> [WHAT NEEDS TO BE DONE]:
In the listing, copy out the lines between the one holding "pink circle at (401, 251): moved 8 px down" and the one holding "cyan hexagon at", inclusive, changing "hexagon" to "octagon" and keeping all else the same.

> [RECORDS FOR THE EXERCISE]:
_ _ _ _ _ _ _

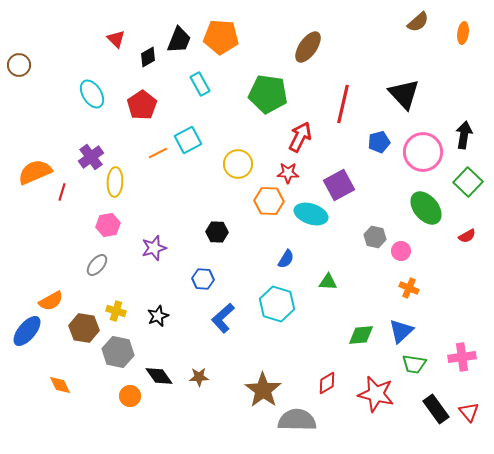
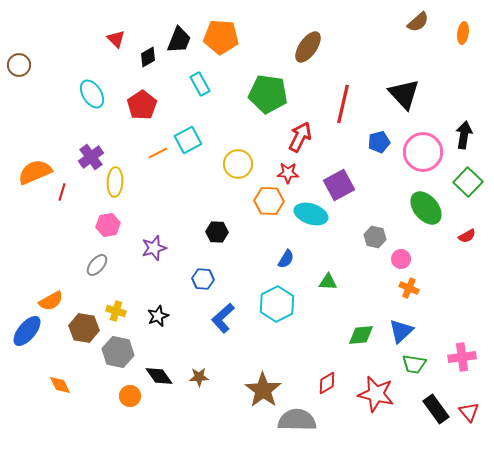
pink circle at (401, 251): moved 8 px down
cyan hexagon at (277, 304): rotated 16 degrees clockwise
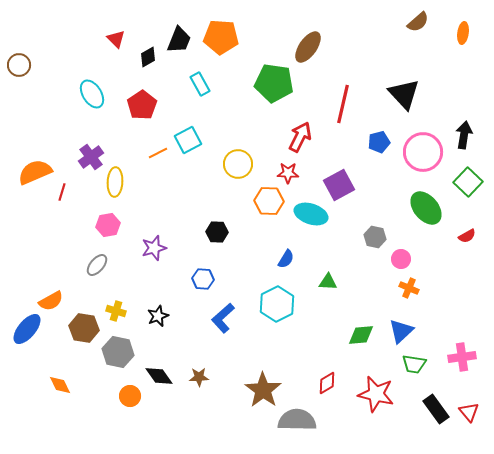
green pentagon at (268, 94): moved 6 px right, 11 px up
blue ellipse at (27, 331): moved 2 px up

_ _ _ _ _ _ _

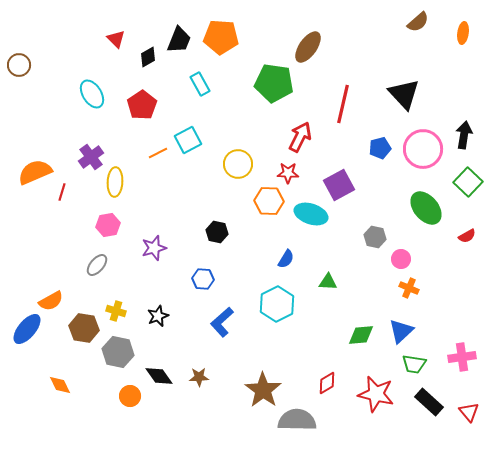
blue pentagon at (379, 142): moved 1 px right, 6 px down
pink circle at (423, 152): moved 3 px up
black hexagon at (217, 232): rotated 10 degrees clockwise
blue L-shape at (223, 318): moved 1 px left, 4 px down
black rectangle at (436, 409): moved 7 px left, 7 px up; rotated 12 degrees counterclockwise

_ _ _ _ _ _ _

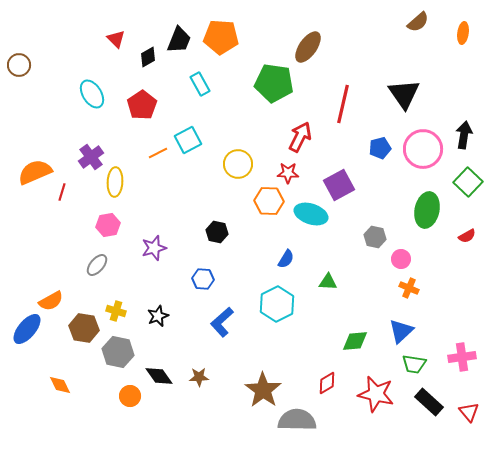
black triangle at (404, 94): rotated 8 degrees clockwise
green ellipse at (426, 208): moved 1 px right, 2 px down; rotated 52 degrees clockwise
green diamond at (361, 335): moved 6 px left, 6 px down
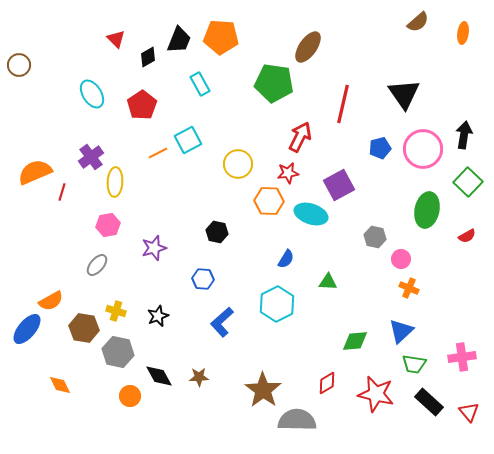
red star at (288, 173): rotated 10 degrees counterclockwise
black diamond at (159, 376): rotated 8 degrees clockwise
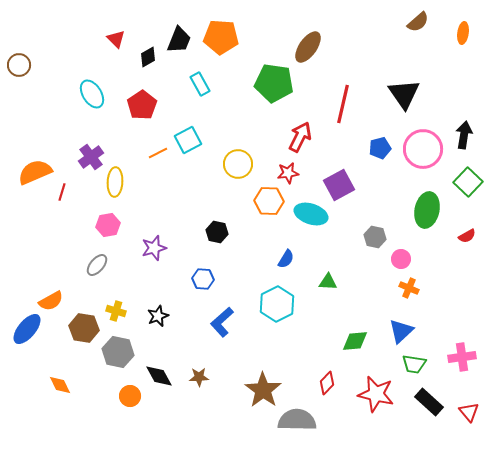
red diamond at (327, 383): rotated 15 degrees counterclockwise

_ _ _ _ _ _ _

> [SOLUTION]:
pink circle at (401, 251): moved 8 px down
cyan octagon at (277, 304): rotated 16 degrees clockwise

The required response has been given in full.